Exercise brief>
Reproduce verbatim the lines running from the start of the records through the line that contains "Irena [620, 1113]", including both of those lines.

(Dataset records)
==========

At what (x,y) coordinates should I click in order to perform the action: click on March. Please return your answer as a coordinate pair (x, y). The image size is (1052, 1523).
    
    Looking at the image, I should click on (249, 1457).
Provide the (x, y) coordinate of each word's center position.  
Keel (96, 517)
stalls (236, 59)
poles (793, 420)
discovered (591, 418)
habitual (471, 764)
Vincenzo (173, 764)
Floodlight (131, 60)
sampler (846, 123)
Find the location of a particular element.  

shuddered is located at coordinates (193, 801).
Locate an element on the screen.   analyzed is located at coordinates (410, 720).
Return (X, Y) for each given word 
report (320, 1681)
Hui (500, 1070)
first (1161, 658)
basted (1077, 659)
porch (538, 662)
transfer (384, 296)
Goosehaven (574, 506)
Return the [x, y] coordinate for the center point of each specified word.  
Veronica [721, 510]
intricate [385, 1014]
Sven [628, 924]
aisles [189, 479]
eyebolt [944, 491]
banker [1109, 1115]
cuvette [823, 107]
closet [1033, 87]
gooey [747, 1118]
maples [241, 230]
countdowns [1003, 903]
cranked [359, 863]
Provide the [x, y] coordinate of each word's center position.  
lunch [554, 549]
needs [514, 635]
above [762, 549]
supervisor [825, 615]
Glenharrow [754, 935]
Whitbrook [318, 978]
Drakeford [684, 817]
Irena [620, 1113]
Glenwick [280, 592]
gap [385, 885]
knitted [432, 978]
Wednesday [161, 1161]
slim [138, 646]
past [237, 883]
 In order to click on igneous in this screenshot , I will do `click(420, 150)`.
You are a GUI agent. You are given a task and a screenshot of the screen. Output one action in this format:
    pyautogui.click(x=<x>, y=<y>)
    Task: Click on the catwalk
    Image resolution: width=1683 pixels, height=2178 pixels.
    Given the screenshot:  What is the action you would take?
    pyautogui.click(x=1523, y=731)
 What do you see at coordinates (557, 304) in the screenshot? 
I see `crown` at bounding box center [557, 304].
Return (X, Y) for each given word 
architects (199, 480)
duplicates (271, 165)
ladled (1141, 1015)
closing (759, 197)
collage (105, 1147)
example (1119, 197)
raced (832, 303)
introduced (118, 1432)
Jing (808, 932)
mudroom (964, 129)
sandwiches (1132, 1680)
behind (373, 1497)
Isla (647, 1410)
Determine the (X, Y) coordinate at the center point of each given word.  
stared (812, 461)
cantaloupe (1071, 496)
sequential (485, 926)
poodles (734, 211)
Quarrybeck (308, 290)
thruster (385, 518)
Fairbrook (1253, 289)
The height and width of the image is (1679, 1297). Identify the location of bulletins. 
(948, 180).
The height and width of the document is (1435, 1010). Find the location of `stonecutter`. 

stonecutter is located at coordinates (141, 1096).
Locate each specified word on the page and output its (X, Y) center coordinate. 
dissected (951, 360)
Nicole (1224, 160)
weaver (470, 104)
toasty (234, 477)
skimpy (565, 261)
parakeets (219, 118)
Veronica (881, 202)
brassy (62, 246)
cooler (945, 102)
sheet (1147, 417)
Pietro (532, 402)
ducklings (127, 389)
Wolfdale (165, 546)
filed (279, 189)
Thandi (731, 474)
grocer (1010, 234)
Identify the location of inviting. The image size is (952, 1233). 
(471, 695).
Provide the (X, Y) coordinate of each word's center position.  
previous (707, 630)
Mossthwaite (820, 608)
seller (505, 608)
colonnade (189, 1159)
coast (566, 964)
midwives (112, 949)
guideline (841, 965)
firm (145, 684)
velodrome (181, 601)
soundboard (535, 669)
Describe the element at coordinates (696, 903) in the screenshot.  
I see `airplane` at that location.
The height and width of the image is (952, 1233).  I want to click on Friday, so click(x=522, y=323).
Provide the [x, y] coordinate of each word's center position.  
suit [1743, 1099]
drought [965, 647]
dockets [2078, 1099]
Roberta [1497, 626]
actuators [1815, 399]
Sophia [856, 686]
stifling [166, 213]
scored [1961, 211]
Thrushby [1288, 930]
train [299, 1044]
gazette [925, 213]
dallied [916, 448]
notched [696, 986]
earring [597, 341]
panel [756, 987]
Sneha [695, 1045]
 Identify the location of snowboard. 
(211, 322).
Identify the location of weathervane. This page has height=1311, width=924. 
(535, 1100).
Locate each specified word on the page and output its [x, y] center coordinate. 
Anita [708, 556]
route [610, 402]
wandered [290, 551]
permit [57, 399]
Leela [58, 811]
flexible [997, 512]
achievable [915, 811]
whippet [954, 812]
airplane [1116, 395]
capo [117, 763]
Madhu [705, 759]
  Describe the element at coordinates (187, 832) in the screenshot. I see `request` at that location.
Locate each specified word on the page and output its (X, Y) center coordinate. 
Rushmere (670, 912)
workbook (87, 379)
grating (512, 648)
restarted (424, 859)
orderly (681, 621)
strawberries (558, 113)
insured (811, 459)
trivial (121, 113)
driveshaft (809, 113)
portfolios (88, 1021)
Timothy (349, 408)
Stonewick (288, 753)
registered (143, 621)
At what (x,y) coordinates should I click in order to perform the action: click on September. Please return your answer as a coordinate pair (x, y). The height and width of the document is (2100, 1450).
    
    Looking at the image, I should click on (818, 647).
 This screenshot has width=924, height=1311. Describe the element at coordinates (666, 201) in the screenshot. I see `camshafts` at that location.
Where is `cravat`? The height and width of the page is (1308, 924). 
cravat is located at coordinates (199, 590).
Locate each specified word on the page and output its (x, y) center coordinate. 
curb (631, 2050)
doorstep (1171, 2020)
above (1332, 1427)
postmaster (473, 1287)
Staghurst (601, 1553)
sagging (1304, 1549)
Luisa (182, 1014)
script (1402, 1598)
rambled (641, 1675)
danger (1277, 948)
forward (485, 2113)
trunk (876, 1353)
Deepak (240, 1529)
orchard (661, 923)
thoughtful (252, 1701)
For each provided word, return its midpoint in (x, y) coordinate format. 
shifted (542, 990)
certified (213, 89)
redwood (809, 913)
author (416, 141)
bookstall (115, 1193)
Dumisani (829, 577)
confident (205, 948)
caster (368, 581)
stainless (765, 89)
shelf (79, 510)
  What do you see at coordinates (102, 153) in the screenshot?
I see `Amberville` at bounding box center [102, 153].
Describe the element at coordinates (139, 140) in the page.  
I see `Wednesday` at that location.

==========

Answer to the exercise>
At what (x,y) coordinates should I click in order to perform the action: click on March. Please return your answer as a coordinate pair (x, y). The image size is (1052, 1523).
    
    Looking at the image, I should click on (249, 1457).
Provide the (x, y) coordinate of each word's center position.  
Keel (96, 517)
stalls (236, 59)
poles (793, 420)
discovered (591, 418)
habitual (471, 764)
Vincenzo (173, 764)
Floodlight (131, 60)
sampler (846, 123)
Find the location of a particular element.  

shuddered is located at coordinates (193, 801).
Locate an element on the screen.   analyzed is located at coordinates (410, 720).
Return (X, Y) for each given word 
report (320, 1681)
Hui (500, 1070)
first (1161, 658)
basted (1077, 659)
porch (538, 662)
transfer (384, 296)
Goosehaven (574, 506)
Return the [x, y] coordinate for the center point of each specified word.  
Veronica [721, 510]
intricate [385, 1014]
Sven [628, 924]
aisles [189, 479]
eyebolt [944, 491]
banker [1109, 1115]
cuvette [823, 107]
closet [1033, 87]
gooey [747, 1118]
maples [241, 230]
countdowns [1003, 903]
cranked [359, 863]
Provide the [x, y] coordinate of each word's center position.  
lunch [554, 549]
needs [514, 635]
above [762, 549]
supervisor [825, 615]
Glenharrow [754, 935]
Whitbrook [318, 978]
Drakeford [684, 817]
Irena [620, 1113]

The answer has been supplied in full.